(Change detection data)
════════

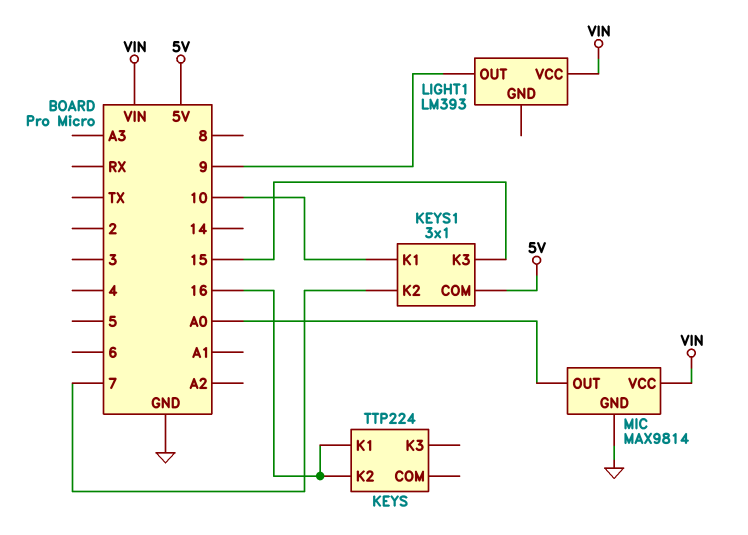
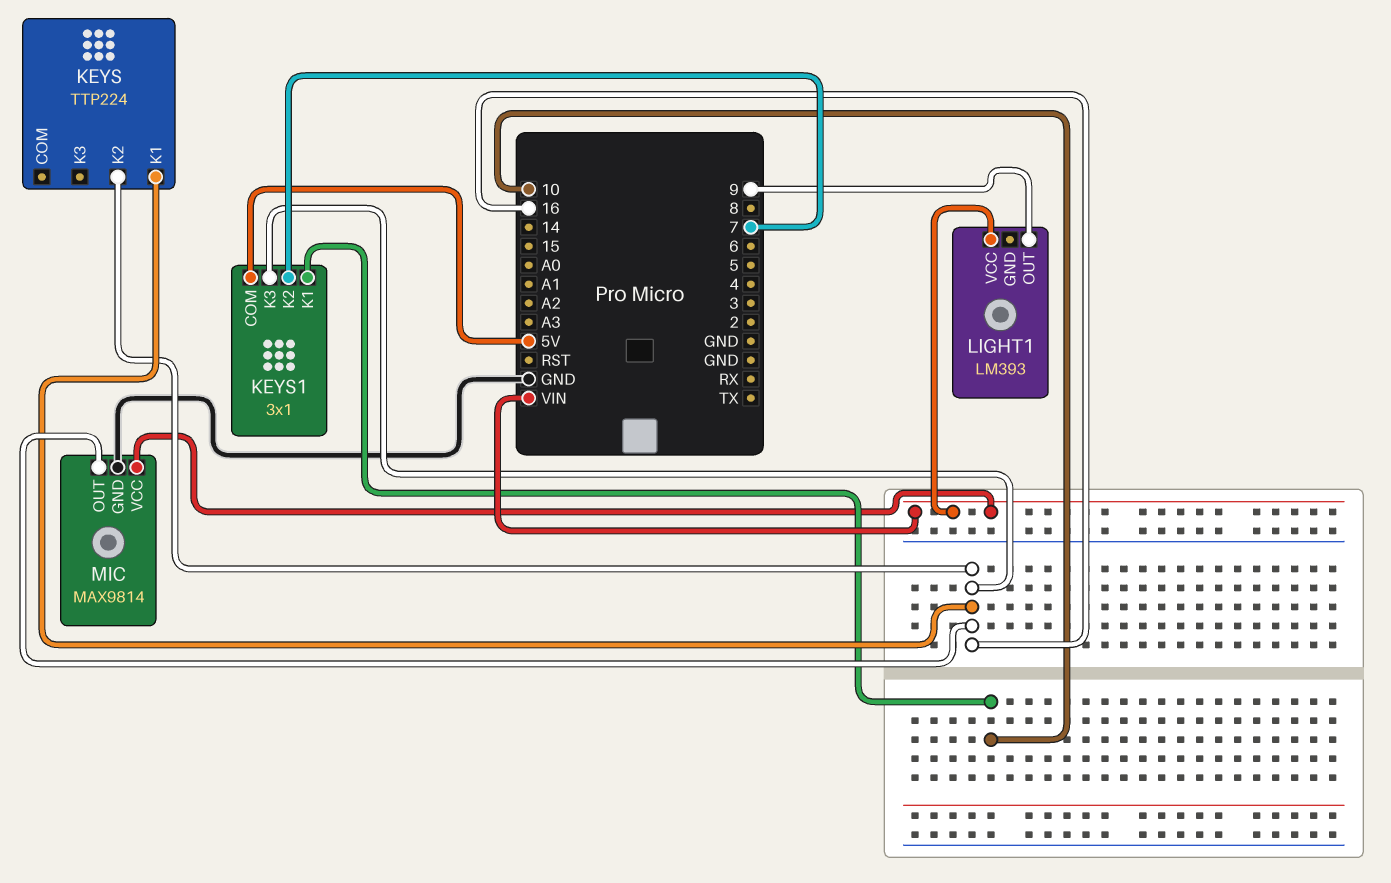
KEYS1 pin K3: 15 -> 16
MIC pin OUT: A0 -> 16

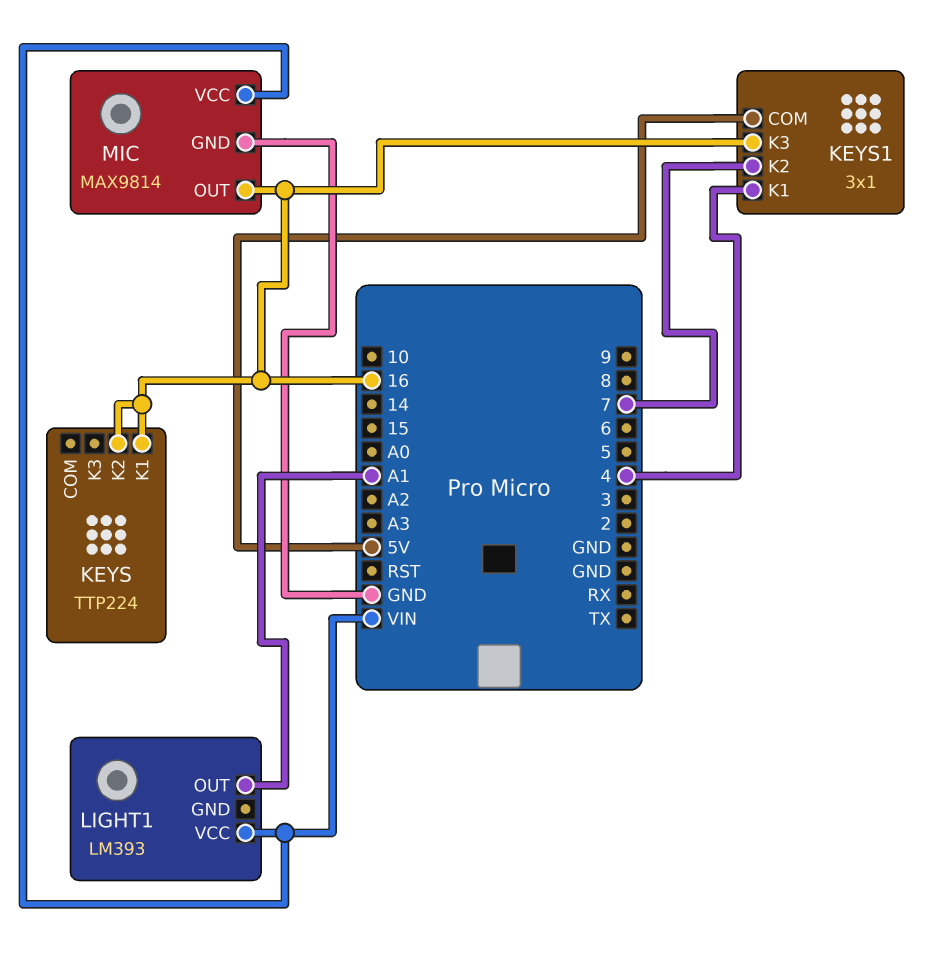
KEYS1 pin K1: 10 -> 4
LIGHT1 pin OUT: 9 -> A1

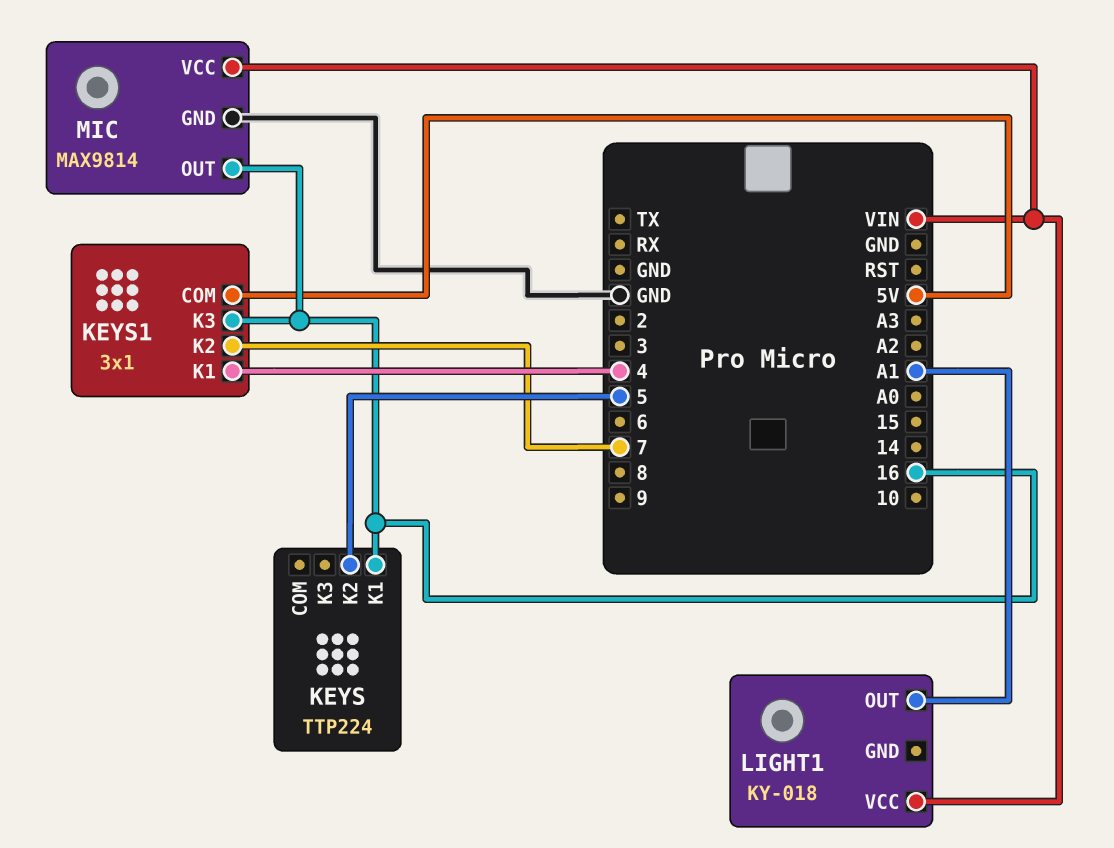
KEYS pin K2: 16 -> 5
LIGHT1: LM393 -> KY-018

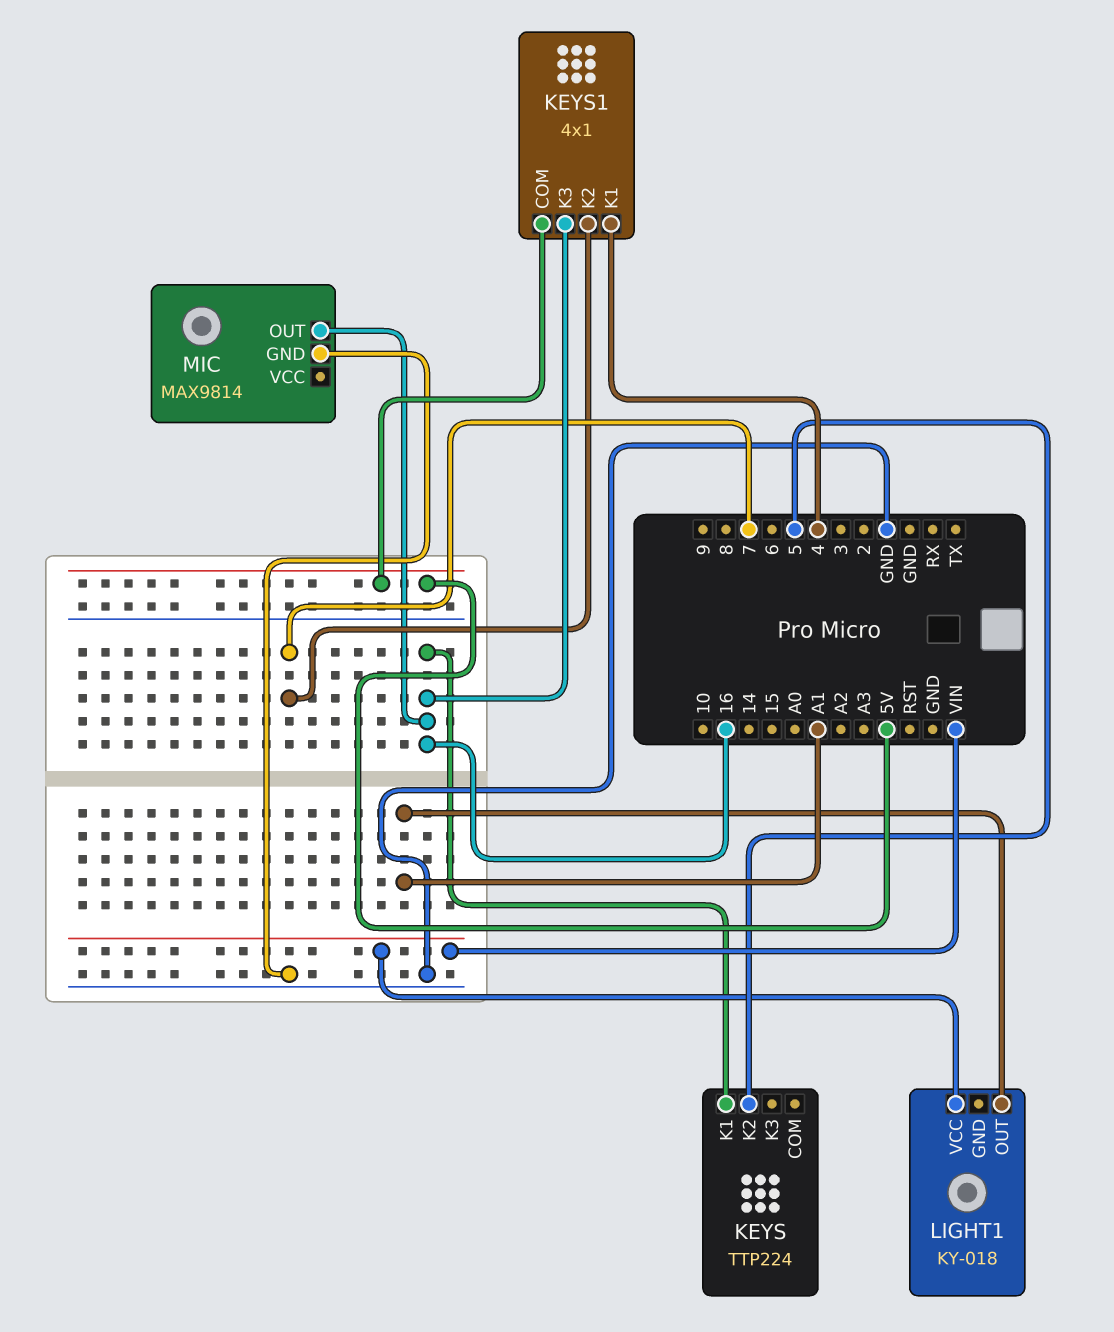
KEYS1: 3x1 -> 4x1
MIC pin VCC: VIN -> none

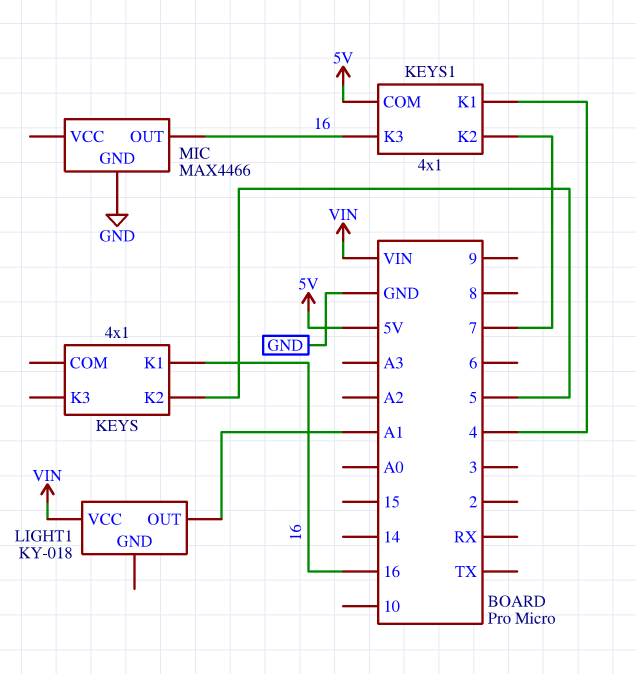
KEYS: TTP224 -> 4x1
MIC: MAX9814 -> MAX4466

════════

__Task requirements__
Give all the lines above again, character for character, without pictures.

__Problem solution__
KEYS1 pin K3: 15 -> 16
MIC pin OUT: A0 -> 16

KEYS1 pin K1: 10 -> 4
LIGHT1 pin OUT: 9 -> A1

KEYS pin K2: 16 -> 5
LIGHT1: LM393 -> KY-018

KEYS1: 3x1 -> 4x1
MIC pin VCC: VIN -> none

KEYS: TTP224 -> 4x1
MIC: MAX9814 -> MAX4466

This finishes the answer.